Task objective. Please give back word for word the lines of the material below between the line containing "The Buch [weiß] at <299 531> appeared." and the line containing "The Löffel [rosa] at <654 222> appeared.", inclusive.

━━━━

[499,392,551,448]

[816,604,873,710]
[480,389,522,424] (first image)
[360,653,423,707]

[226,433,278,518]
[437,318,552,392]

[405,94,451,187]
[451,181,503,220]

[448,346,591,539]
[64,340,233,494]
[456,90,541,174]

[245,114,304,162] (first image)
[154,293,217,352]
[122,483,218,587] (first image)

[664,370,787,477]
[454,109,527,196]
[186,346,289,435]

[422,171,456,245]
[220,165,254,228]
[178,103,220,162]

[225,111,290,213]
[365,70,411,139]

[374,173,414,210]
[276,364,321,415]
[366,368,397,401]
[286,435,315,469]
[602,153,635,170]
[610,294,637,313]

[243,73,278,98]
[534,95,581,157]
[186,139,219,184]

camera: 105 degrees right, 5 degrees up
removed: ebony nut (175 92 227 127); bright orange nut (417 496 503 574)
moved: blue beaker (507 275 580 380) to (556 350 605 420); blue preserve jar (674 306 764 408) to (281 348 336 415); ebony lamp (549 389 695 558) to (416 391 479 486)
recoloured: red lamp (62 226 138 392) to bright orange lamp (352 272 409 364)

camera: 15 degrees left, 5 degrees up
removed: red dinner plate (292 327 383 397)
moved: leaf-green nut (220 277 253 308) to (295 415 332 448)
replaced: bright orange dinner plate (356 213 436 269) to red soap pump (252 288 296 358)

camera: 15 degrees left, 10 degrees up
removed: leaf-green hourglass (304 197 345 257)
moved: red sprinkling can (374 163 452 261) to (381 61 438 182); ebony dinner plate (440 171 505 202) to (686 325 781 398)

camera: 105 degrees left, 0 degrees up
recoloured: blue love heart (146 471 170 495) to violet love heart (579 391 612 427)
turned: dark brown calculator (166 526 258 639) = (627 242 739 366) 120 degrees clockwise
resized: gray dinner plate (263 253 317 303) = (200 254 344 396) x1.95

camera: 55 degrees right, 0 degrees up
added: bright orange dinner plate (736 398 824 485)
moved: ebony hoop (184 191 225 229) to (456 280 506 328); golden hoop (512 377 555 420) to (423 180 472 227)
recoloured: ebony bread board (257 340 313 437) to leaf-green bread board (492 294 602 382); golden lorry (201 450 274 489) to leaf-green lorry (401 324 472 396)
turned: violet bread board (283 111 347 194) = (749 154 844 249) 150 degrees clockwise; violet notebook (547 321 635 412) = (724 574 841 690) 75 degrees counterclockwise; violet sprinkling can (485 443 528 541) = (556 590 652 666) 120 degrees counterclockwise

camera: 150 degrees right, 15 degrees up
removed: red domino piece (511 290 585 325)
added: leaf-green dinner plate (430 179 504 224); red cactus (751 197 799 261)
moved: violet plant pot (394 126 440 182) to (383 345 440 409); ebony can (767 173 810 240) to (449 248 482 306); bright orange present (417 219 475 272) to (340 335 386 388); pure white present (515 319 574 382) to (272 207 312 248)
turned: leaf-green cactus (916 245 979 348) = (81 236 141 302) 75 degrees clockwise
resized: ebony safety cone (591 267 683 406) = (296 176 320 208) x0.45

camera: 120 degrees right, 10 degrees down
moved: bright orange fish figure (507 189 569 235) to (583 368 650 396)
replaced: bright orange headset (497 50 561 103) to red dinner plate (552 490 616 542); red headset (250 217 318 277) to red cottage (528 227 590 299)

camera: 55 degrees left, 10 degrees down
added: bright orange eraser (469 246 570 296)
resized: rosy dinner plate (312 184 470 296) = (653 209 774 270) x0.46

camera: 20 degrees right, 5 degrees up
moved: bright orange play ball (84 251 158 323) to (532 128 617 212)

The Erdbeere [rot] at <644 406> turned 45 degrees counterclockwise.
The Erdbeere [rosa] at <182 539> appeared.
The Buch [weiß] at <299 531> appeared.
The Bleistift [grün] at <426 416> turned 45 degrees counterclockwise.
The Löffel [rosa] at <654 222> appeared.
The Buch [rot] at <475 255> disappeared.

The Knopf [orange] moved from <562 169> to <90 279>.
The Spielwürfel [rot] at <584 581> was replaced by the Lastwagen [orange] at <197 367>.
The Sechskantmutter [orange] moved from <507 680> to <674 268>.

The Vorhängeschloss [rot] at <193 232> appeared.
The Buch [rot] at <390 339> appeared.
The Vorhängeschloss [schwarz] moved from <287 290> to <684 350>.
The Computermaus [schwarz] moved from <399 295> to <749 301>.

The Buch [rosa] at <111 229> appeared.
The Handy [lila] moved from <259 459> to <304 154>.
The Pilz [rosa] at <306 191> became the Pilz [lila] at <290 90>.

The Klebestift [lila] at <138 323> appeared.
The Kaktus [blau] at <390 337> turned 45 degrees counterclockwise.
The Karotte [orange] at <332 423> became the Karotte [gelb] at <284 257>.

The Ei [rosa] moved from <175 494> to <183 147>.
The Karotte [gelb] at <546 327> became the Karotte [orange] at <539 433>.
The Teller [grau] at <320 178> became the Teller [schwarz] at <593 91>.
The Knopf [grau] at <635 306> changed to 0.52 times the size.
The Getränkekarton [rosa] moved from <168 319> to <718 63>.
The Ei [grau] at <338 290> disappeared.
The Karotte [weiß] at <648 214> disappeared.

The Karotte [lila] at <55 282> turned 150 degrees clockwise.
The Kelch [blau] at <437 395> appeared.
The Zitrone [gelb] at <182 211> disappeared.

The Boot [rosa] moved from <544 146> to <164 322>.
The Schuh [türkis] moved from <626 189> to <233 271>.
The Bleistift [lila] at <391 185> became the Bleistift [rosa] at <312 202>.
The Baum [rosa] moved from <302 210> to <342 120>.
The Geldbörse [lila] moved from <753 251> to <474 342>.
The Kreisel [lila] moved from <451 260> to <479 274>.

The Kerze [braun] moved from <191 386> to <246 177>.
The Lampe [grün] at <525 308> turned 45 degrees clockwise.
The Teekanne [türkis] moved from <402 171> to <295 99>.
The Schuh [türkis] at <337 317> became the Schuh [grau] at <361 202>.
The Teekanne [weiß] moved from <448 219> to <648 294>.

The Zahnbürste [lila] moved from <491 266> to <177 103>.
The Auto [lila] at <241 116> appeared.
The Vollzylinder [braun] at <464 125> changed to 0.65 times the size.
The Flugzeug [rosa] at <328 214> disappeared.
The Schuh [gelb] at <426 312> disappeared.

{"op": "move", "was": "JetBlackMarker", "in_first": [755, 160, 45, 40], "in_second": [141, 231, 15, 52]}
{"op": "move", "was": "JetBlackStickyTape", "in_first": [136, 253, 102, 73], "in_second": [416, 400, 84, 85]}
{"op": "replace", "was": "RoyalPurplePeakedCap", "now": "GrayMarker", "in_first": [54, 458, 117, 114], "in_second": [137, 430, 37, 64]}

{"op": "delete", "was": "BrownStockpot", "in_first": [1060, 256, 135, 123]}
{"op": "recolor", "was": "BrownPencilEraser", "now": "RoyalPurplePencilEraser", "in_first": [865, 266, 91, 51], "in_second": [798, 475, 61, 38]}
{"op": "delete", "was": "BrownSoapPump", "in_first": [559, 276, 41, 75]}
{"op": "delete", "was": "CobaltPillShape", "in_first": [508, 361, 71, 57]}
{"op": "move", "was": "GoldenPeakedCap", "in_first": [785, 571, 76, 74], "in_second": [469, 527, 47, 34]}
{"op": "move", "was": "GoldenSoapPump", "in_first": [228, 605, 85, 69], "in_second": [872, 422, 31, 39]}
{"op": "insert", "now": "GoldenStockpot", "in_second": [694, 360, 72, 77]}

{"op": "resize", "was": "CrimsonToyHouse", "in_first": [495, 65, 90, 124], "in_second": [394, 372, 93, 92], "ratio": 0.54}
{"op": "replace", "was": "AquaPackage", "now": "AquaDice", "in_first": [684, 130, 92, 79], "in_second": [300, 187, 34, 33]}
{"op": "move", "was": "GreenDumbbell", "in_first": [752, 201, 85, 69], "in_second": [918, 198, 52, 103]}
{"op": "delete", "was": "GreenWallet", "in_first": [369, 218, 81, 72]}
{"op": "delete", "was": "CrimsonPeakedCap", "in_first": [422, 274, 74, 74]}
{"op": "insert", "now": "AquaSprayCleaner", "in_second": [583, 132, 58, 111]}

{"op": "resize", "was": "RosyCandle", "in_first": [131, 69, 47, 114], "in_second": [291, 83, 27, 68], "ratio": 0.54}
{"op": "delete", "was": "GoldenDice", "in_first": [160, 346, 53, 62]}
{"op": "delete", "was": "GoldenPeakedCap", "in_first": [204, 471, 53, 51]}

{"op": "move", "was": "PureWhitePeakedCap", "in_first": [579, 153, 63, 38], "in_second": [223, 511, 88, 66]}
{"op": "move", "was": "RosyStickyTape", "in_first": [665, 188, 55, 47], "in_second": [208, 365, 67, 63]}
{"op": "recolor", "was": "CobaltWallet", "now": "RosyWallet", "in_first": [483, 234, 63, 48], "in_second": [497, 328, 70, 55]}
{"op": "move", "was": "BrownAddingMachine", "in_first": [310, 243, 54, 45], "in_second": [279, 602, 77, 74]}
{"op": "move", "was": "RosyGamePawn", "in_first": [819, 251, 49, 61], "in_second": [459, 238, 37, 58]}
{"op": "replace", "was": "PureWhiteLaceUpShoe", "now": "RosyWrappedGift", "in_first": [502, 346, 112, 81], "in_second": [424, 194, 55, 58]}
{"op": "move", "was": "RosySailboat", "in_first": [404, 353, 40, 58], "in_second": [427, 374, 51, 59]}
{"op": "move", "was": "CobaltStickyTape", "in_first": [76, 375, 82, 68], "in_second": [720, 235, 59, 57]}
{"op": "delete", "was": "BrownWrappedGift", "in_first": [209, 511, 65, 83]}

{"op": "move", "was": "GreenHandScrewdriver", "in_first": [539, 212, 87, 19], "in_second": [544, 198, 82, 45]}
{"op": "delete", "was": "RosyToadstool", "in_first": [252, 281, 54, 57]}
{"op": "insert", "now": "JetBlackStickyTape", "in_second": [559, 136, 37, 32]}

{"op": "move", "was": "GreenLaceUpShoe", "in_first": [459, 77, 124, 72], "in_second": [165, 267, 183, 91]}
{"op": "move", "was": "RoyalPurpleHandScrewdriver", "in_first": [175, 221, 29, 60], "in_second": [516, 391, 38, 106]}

━━━━

Response to the task.
The Buch [weiß] at <299 531> appeared.
The Bleistift [grün] at <426 416> turned 45 degrees counterclockwise.
The Löffel [rosa] at <654 222> appeared.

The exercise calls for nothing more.